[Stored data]

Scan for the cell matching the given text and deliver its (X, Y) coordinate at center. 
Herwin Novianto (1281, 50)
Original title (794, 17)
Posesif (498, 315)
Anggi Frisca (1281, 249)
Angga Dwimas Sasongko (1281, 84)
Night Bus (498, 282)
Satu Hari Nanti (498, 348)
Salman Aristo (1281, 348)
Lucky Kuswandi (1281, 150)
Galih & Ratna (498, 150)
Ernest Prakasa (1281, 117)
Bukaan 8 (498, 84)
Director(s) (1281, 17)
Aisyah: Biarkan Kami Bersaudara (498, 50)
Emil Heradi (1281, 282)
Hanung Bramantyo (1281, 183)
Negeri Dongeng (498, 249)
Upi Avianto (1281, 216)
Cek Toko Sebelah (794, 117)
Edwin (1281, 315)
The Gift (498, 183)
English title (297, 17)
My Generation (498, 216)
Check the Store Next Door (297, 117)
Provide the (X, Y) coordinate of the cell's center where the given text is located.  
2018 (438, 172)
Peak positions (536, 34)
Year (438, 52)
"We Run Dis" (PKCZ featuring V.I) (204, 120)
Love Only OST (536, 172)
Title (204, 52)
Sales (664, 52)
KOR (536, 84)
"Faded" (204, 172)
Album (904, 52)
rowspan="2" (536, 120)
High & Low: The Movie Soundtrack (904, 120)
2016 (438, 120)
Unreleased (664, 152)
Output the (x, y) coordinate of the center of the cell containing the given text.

Problem description. Output each line of the data above as a numbered list, omitting blank lines.

Full answer.
1. Scan for the cell matching the given text and deliver its (X, Y) coordinate at center. 
2. Herwin Novianto (1281, 50)
3. Original title (794, 17)
4. Posesif (498, 315)
5. Anggi Frisca (1281, 249)
6. Angga Dwimas Sasongko (1281, 84)
7. Night Bus (498, 282)
8. Satu Hari Nanti (498, 348)
9. Salman Aristo (1281, 348)
10. Lucky Kuswandi (1281, 150)
11. Galih & Ratna (498, 150)
12. Ernest Prakasa (1281, 117)
13. Bukaan 8 (498, 84)
14. Director(s) (1281, 17)
15. Aisyah: Biarkan Kami Bersaudara (498, 50)
16. Emil Heradi (1281, 282)
17. Hanung Bramantyo (1281, 183)
18. Negeri Dongeng (498, 249)
19. Upi Avianto (1281, 216)
20. Cek Toko Sebelah (794, 117)
21. Edwin (1281, 315)
22. The Gift (498, 183)
23. English title (297, 17)
24. My Generation (498, 216)
25. Check the Store Next Door (297, 117)
26. Provide the (X, Y) coordinate of the cell's center where the given text is located.  
27. 2018 (438, 172)
28. Peak positions (536, 34)
29. Year (438, 52)
30. "We Run Dis" (PKCZ featuring V.I) (204, 120)
31. Love Only OST (536, 172)
32. Title (204, 52)
33. Sales (664, 52)
34. KOR (536, 84)
35. "Faded" (204, 172)
36. Album (904, 52)
37. rowspan="2" (536, 120)
38. High & Low: The Movie Soundtrack (904, 120)
39. 2016 (438, 120)
40. Unreleased (664, 152)
41. Output the (x, y) coordinate of the center of the cell containing the given text.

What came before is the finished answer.